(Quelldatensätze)
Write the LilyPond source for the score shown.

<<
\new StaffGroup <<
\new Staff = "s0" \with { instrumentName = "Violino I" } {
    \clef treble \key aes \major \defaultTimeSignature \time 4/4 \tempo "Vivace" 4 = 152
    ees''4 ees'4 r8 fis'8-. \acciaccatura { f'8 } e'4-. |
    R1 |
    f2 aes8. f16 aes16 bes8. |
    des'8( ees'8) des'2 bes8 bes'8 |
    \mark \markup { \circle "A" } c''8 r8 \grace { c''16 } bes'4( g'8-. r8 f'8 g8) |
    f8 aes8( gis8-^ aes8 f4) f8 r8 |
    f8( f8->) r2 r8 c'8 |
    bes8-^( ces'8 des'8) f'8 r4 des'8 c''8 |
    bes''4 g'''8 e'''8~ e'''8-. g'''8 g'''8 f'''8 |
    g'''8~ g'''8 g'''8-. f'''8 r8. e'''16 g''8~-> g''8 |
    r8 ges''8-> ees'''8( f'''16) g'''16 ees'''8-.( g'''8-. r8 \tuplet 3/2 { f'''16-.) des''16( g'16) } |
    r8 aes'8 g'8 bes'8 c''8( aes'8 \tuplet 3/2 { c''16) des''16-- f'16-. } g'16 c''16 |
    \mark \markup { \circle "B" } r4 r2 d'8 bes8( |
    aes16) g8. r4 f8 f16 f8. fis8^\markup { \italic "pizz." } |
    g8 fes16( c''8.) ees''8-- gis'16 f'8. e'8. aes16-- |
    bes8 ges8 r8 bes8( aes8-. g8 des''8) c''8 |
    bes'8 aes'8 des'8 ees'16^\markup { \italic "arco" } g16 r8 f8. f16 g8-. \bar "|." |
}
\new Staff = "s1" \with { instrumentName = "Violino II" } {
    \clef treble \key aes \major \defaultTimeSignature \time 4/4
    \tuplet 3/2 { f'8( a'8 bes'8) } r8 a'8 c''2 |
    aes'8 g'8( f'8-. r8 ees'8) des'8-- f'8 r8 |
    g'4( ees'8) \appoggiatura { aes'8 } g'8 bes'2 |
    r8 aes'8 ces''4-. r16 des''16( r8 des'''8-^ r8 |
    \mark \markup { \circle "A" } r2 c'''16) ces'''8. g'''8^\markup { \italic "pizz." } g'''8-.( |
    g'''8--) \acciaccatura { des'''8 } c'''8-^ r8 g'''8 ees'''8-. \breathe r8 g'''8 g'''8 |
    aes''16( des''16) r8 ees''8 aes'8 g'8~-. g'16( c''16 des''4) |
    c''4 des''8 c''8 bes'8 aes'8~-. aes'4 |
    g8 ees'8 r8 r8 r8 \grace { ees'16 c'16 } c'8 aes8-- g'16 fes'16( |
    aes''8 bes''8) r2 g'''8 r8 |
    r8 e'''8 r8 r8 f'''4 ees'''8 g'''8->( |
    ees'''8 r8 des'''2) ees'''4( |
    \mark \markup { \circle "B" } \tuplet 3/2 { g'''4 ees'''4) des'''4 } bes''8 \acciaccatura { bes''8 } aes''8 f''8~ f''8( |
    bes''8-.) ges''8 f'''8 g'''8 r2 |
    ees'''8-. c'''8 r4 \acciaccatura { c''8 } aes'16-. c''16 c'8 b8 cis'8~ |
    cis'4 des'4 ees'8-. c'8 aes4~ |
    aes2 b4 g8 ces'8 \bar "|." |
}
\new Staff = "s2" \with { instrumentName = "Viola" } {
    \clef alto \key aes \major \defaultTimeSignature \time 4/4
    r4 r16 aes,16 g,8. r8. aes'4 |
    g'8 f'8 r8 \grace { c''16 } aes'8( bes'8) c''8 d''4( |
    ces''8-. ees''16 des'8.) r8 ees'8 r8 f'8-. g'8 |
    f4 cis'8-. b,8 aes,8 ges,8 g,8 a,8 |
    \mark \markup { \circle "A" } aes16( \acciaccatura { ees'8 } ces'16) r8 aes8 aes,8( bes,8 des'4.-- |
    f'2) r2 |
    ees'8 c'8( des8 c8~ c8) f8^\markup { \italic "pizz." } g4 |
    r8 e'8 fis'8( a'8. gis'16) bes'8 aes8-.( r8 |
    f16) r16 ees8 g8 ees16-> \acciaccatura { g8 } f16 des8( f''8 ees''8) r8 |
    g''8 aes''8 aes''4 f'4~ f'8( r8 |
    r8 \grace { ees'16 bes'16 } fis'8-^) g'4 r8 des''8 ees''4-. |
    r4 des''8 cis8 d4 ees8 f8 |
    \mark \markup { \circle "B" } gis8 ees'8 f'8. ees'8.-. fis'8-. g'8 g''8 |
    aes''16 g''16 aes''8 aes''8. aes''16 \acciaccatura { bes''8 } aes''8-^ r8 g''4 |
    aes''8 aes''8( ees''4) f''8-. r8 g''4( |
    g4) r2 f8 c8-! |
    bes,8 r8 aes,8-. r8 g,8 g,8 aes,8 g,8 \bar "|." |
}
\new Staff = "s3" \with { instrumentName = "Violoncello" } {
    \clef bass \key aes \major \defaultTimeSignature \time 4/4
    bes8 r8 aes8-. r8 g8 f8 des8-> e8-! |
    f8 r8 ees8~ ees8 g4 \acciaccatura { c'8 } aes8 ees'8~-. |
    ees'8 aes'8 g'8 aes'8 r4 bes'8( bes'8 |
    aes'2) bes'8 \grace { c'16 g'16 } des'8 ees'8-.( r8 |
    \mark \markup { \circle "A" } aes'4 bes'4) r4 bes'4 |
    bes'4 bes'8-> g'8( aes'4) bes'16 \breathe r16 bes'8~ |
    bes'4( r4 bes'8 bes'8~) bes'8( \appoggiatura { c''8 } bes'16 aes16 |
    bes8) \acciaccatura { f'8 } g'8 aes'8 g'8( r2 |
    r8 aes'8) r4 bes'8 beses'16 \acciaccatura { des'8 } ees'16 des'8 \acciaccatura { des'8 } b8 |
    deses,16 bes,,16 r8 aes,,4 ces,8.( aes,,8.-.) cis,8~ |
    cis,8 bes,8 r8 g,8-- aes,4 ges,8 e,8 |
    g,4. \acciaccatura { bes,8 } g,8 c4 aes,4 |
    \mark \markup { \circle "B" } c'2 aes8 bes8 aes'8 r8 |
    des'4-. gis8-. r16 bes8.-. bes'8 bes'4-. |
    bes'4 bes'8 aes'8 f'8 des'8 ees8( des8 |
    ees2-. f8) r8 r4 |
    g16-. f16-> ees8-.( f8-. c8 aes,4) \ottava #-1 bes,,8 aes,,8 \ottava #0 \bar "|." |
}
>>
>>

=== Arbeitsanweisung ===
Nennen Sie jede Zeile der obigen Datensätze, in der die Zeichenfolge „instrumentName“ vorkommt.

=== Ergebnis ===
\new Staff = "s0" \with { instrumentName = "Violino I" } {
\new Staff = "s1" \with { instrumentName = "Violino II" } {
\new Staff = "s2" \with { instrumentName = "Viola" } {
\new Staff = "s3" \with { instrumentName = "Violoncello" } {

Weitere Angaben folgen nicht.